── Entries supplied

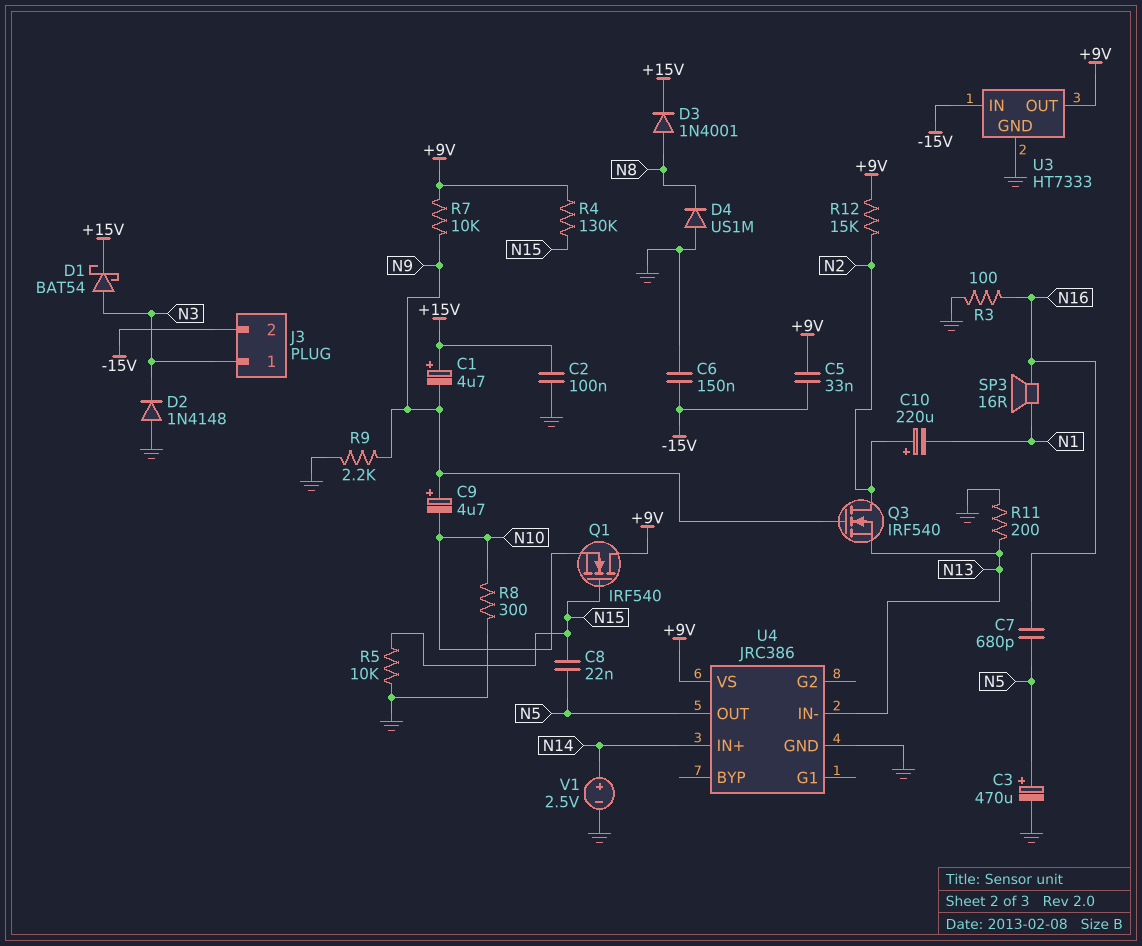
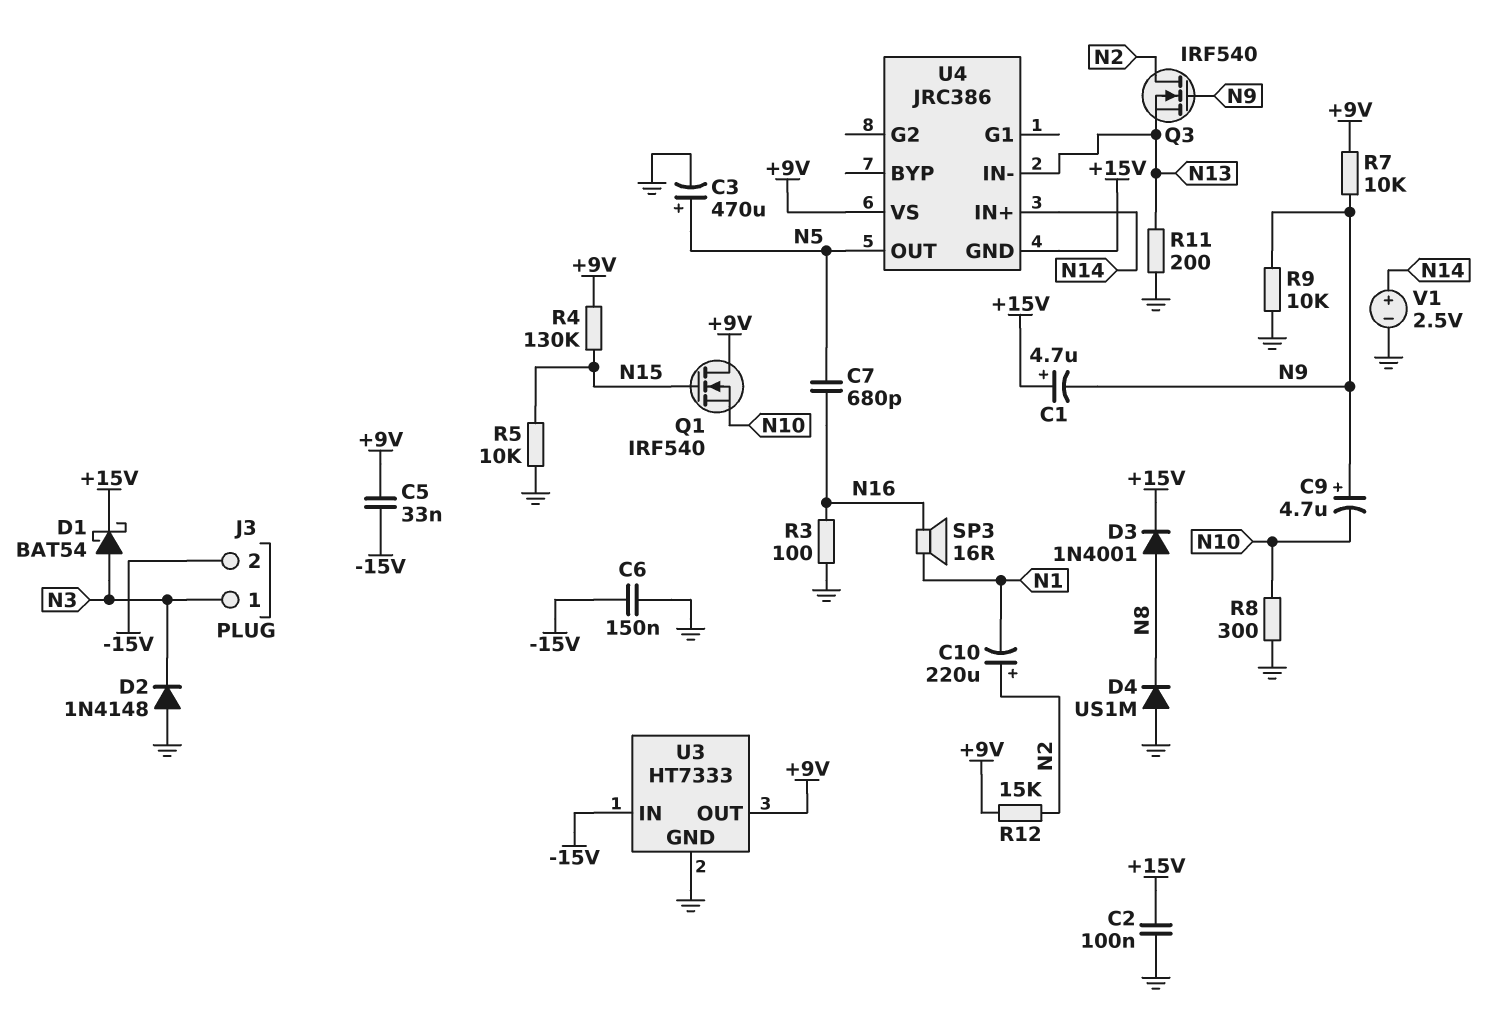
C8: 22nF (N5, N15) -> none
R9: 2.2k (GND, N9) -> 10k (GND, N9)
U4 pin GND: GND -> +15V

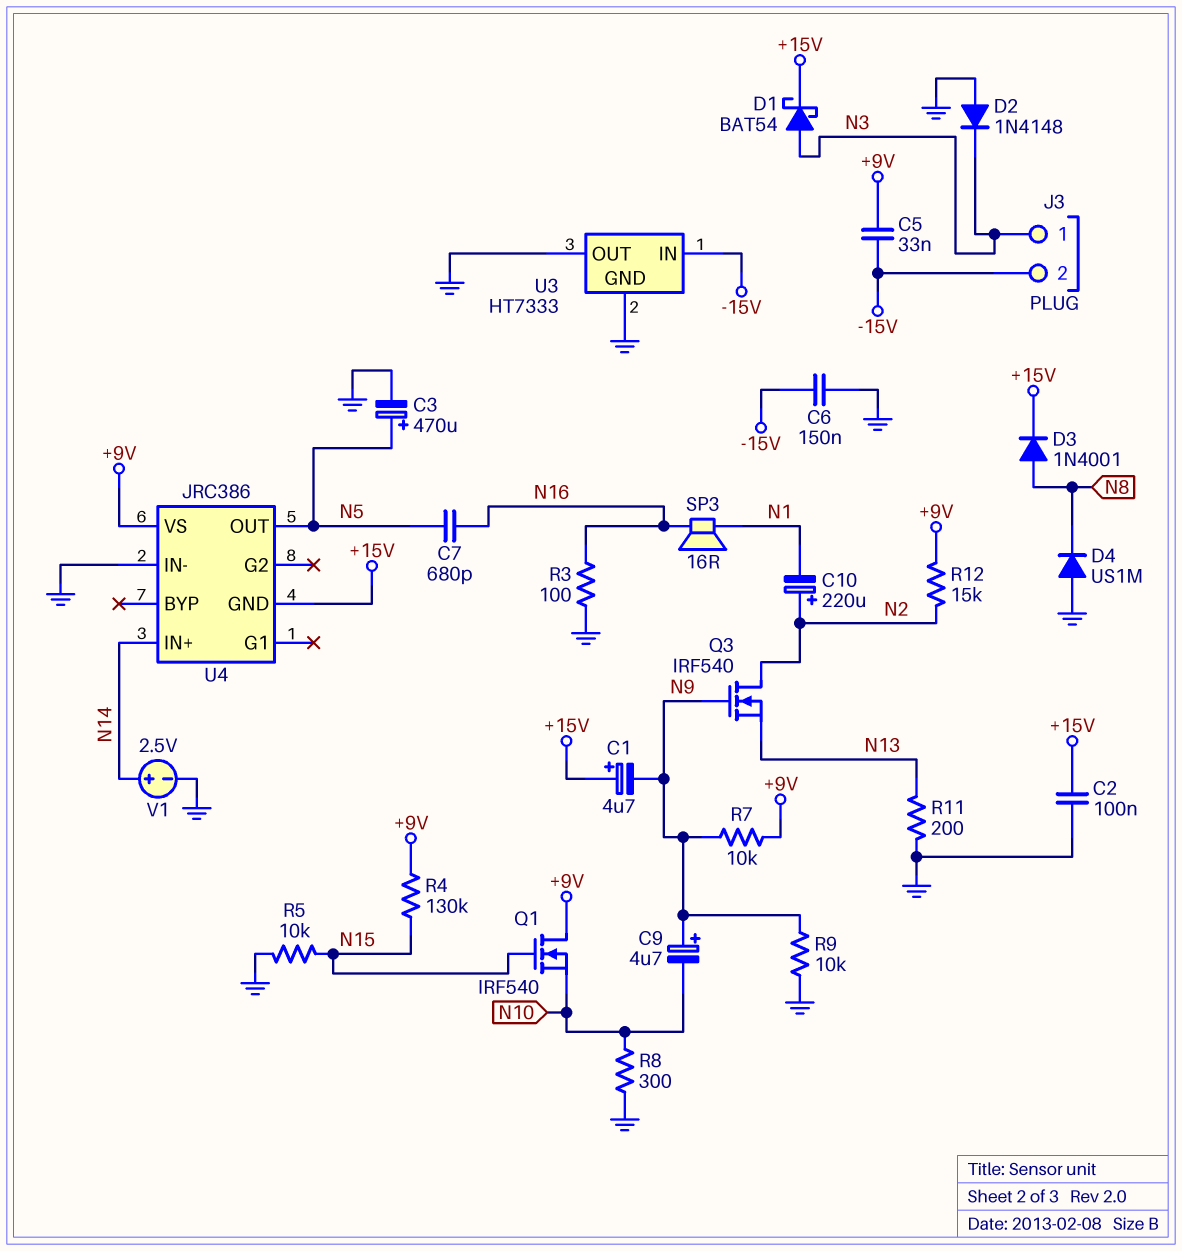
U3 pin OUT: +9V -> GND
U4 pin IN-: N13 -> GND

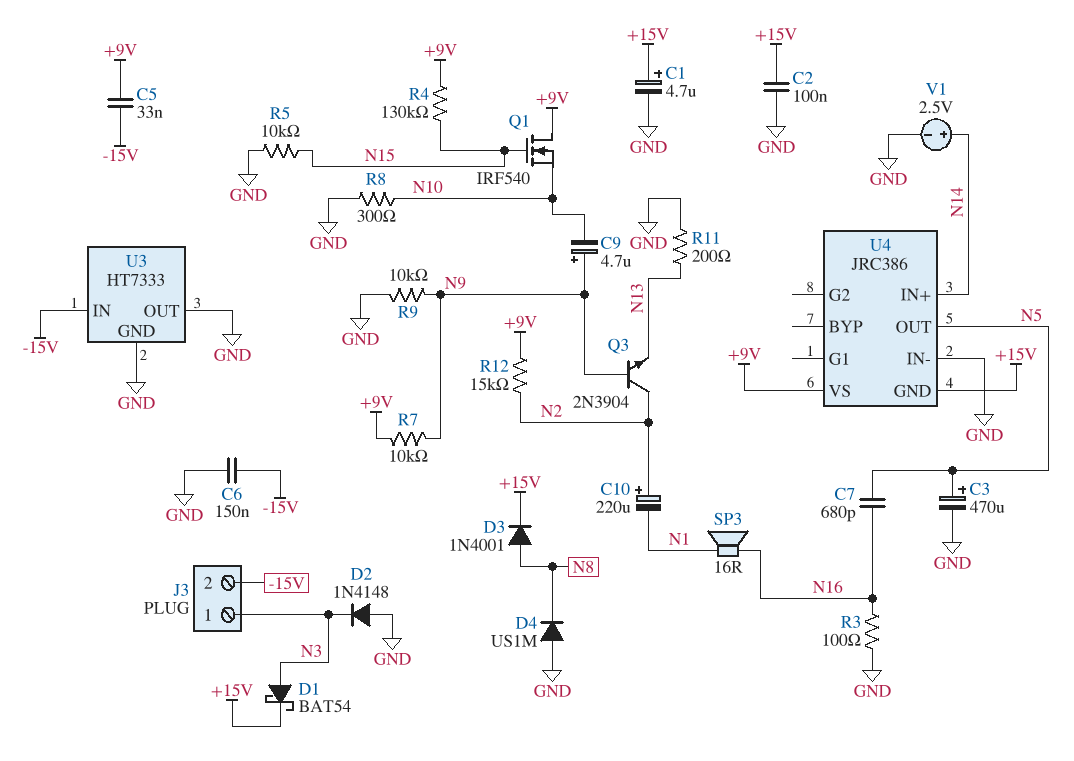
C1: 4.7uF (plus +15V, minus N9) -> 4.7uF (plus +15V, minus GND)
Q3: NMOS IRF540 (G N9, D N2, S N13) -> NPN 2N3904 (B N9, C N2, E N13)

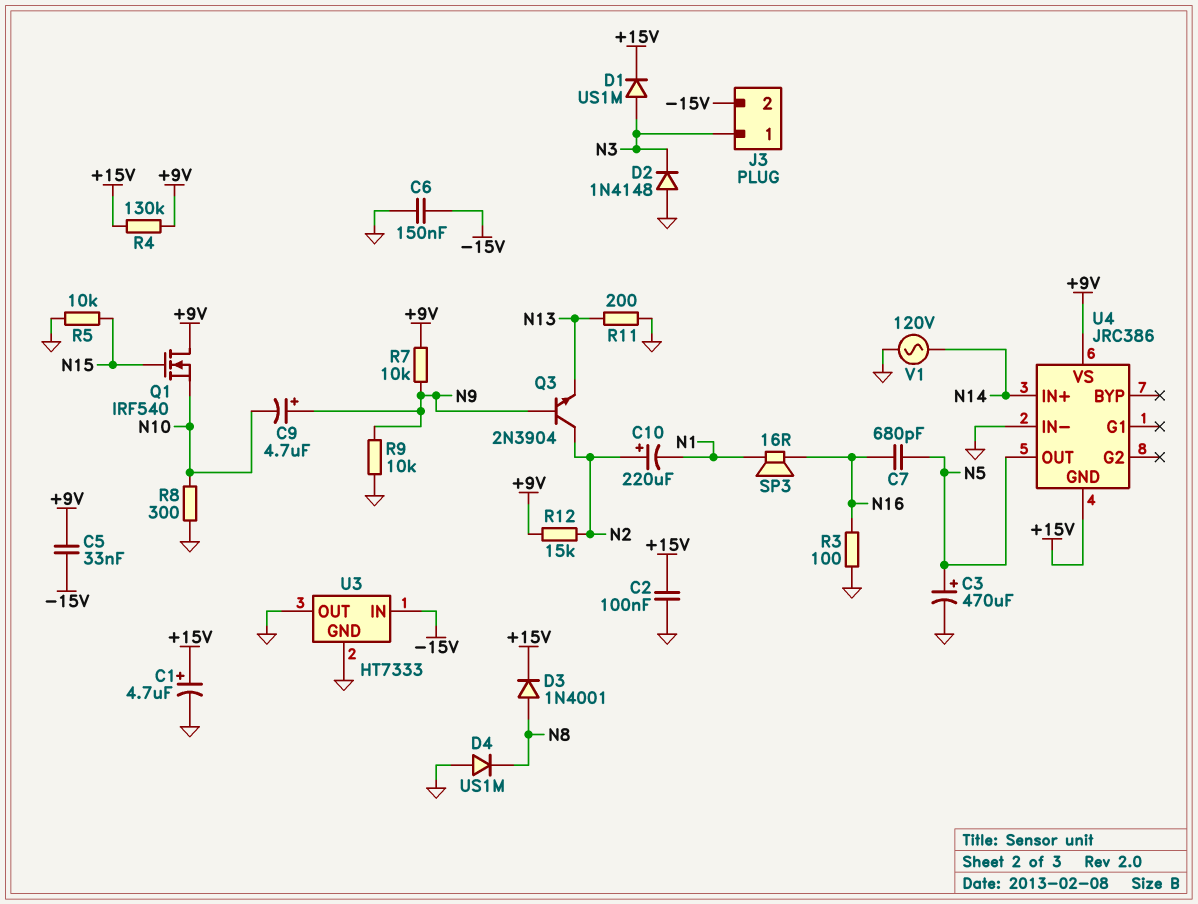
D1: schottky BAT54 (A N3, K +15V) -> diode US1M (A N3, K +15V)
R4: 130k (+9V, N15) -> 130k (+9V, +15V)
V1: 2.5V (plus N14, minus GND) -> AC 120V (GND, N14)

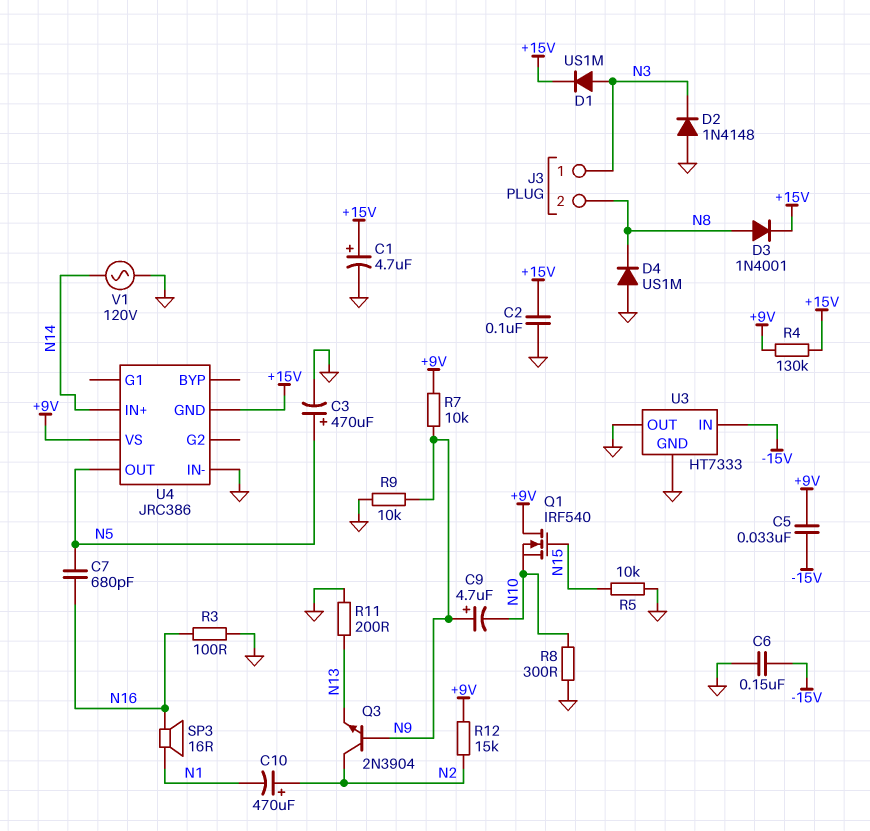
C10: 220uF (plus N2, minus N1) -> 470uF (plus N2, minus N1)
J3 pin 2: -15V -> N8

────
── Entries supplied

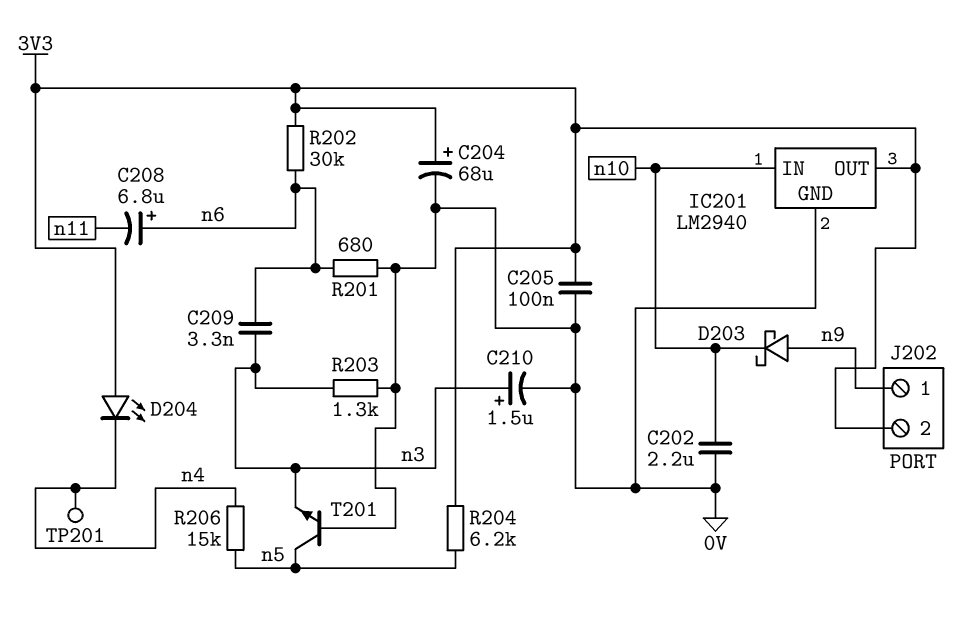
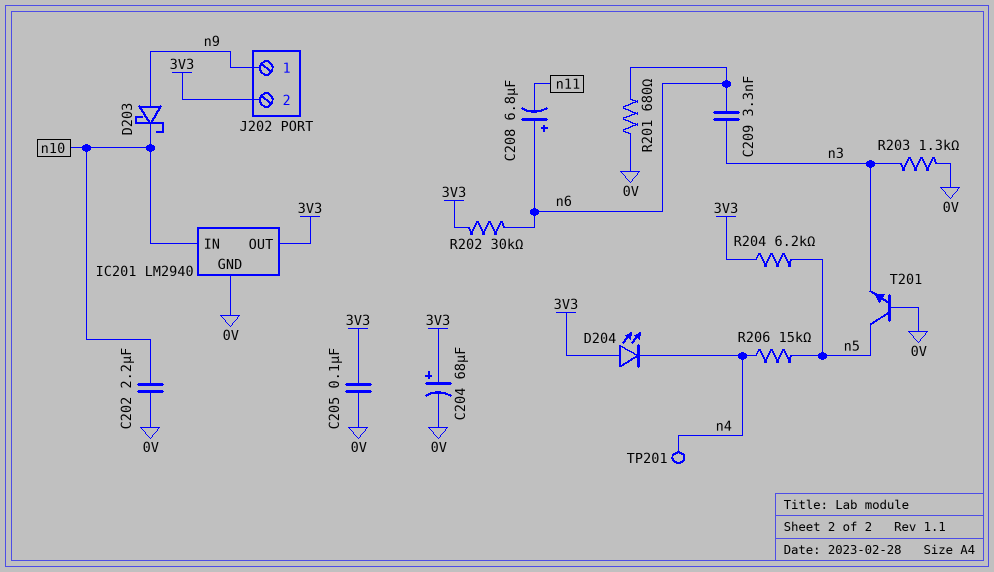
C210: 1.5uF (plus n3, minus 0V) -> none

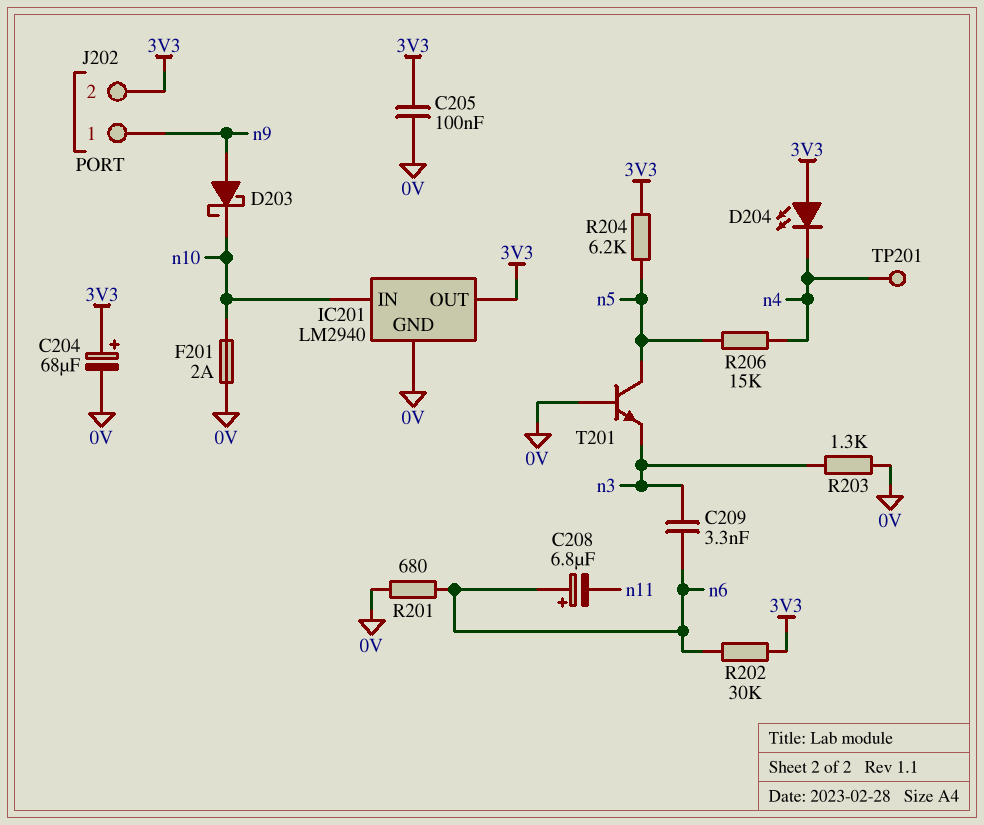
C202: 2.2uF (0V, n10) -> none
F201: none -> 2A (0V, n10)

────

### Aim of the exercise
Every line that includes "plus" must be copied from the material above.

### Response below
C1: 4.7uF (plus +15V, minus N9) -> 4.7uF (plus +15V, minus GND)
V1: 2.5V (plus N14, minus GND) -> AC 120V (GND, N14)
C10: 220uF (plus N2, minus N1) -> 470uF (plus N2, minus N1)
C210: 1.5uF (plus n3, minus 0V) -> none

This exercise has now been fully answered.